> [WHAT IS EXPECTED]:
Could you print only the lines from the one containing "C3: 33nF (GND, W9) -> 33nF (GND, W18)" through the end of the listing below, unchanged?

> [EXTRACTED DATA]:
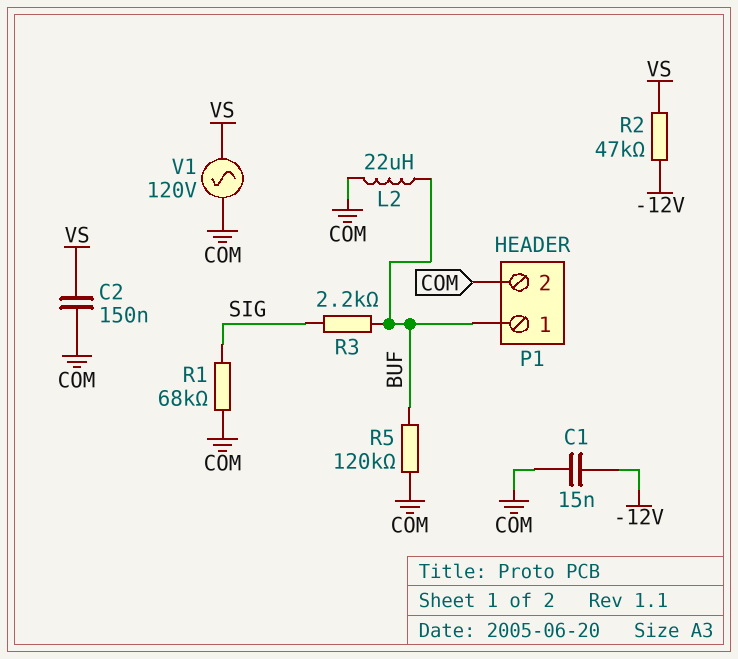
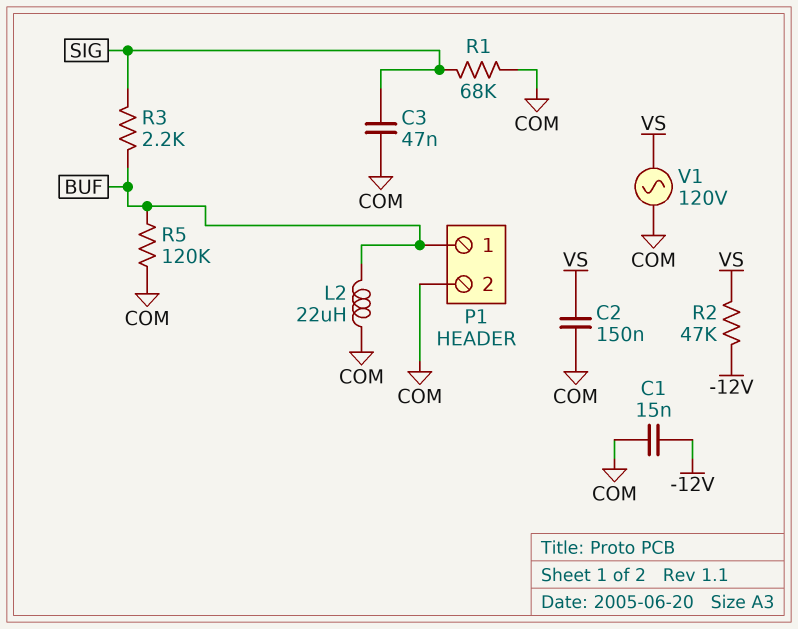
C3: none -> 47nF (COM, SIG)

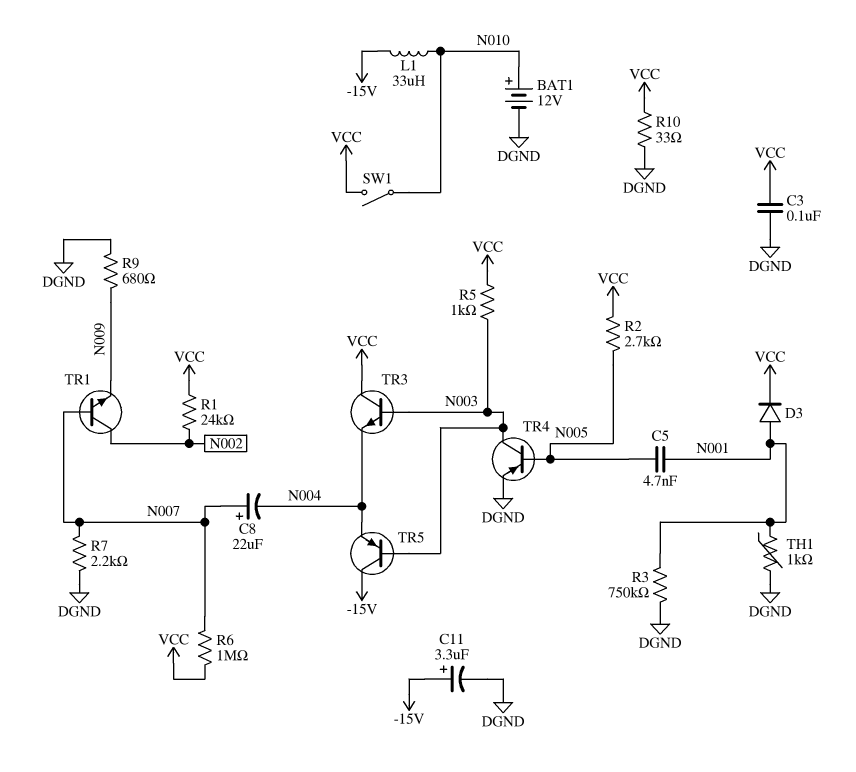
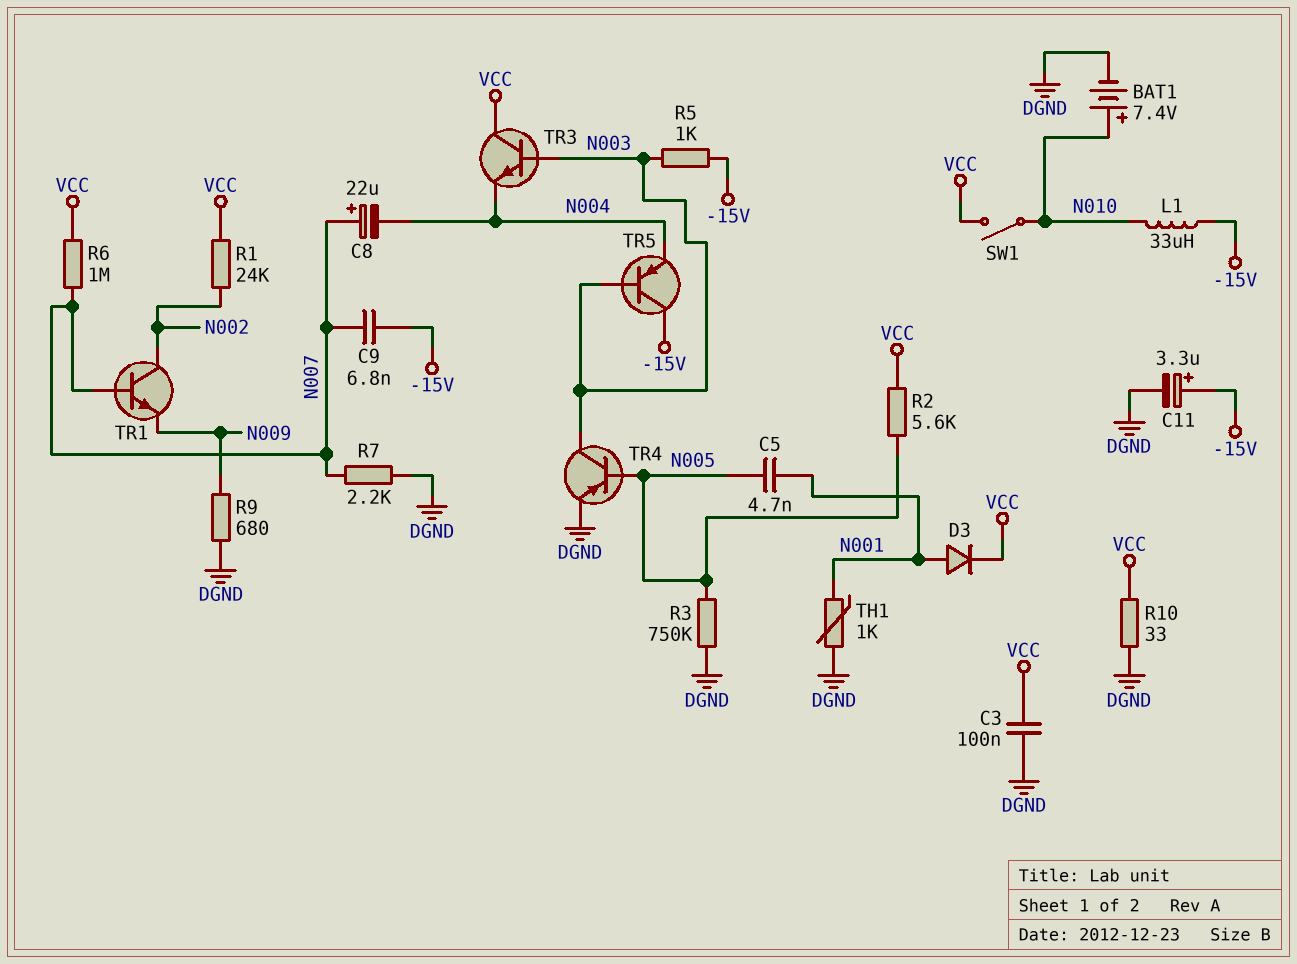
BAT1: 12V (plus N010, minus DGND) -> 7.4V (plus N010, minus DGND)
C9: none -> 6.8nF (-15V, N007)
R2: 2.7k (N005, VCC) -> 5.6k (N005, VCC)
R3: 750k (DGND, N001) -> 750k (DGND, N005)
R5: 1k (N003, VCC) -> 1k (-15V, N003)

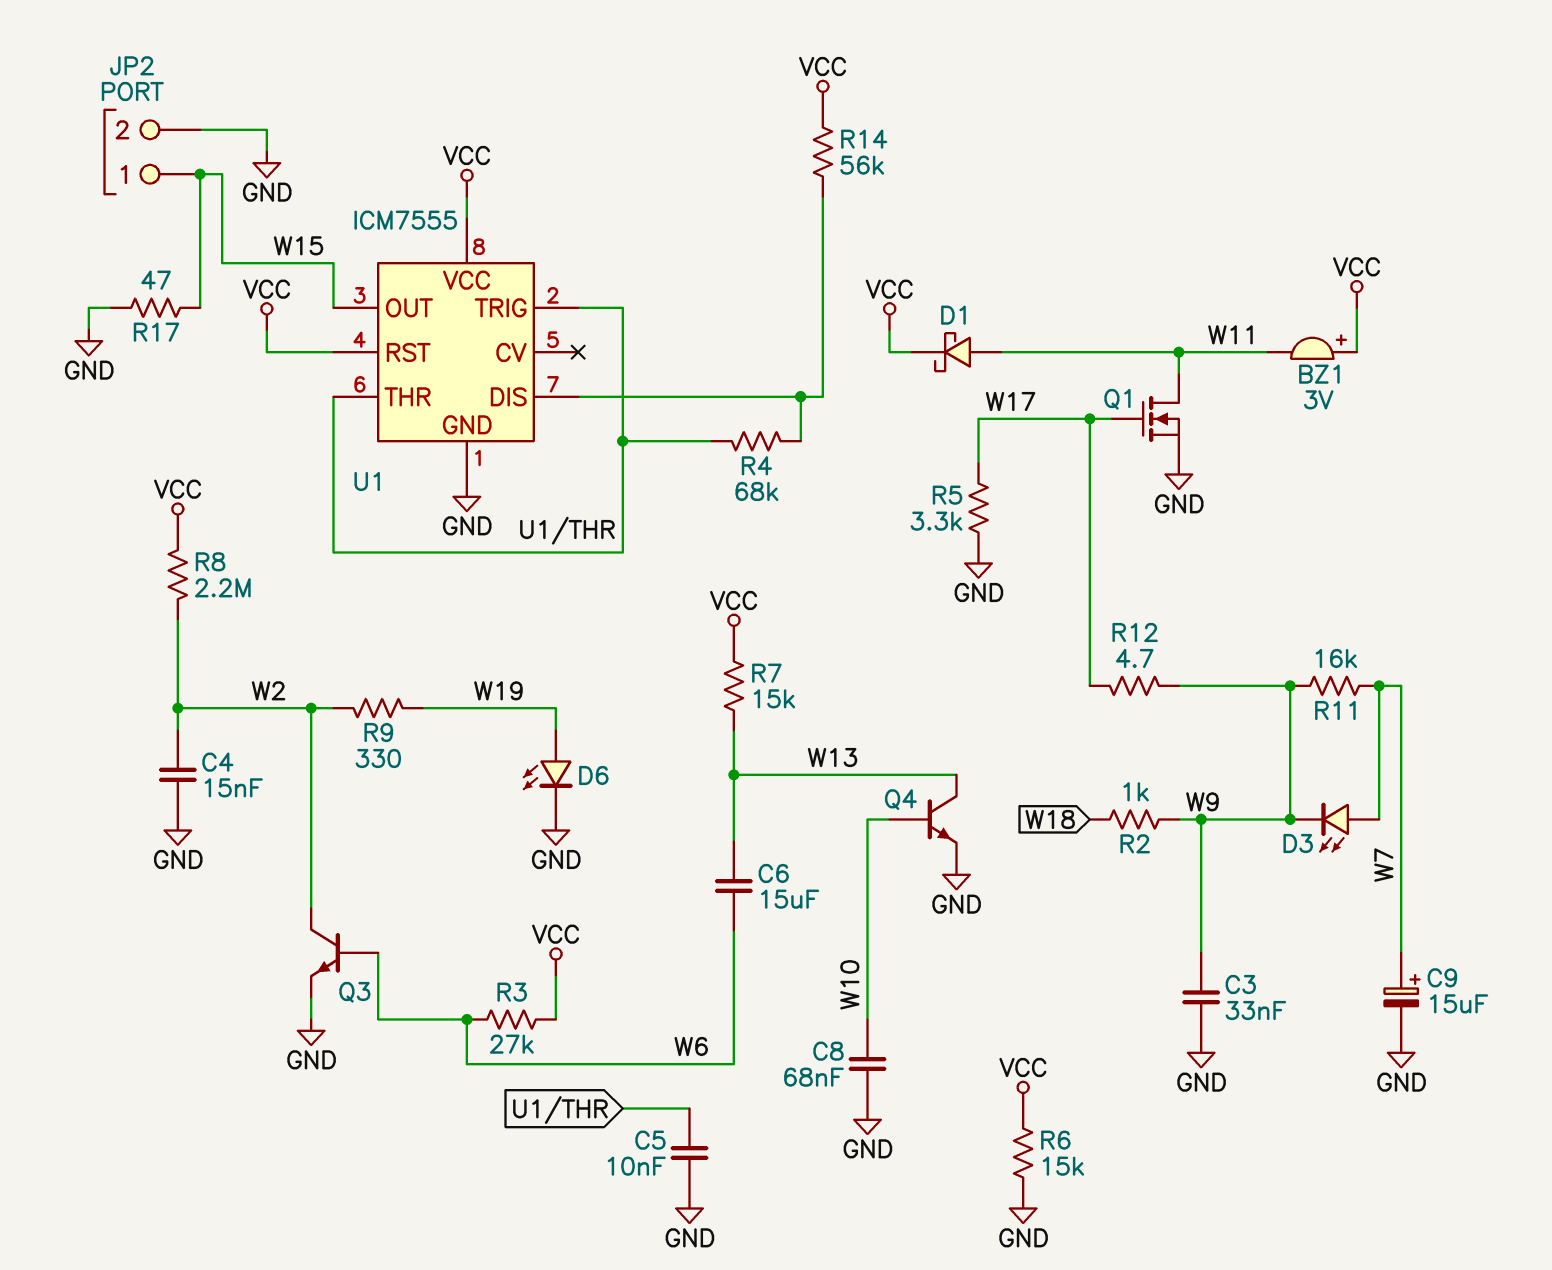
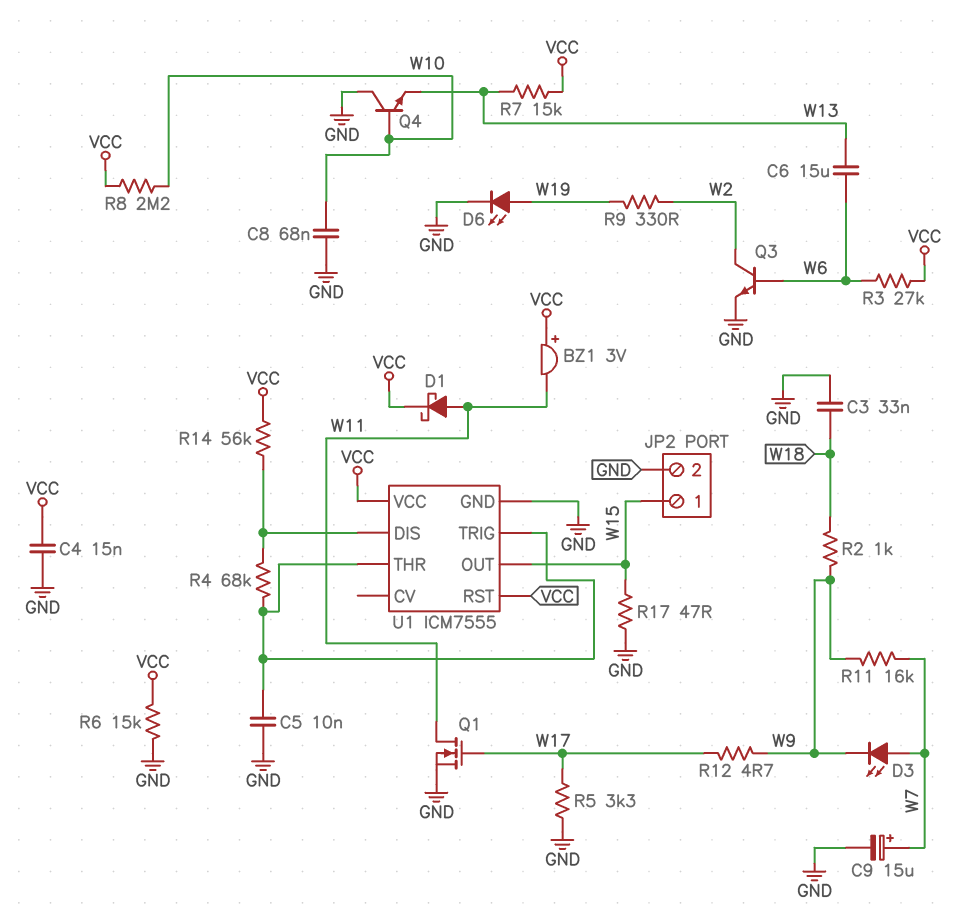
C3: 33nF (GND, W9) -> 33nF (GND, W18)
C4: 15nF (GND, W2) -> 15nF (GND, VCC)
Q4: NPN (B W10, C W13, E GND) -> NPN (B W10, C GND, E W13)
R8: 2.2M (VCC, W2) -> 2.2M (VCC, W10)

> [TASK RESULT]:
C3: 33nF (GND, W9) -> 33nF (GND, W18)
C4: 15nF (GND, W2) -> 15nF (GND, VCC)
Q4: NPN (B W10, C W13, E GND) -> NPN (B W10, C GND, E W13)
R8: 2.2M (VCC, W2) -> 2.2M (VCC, W10)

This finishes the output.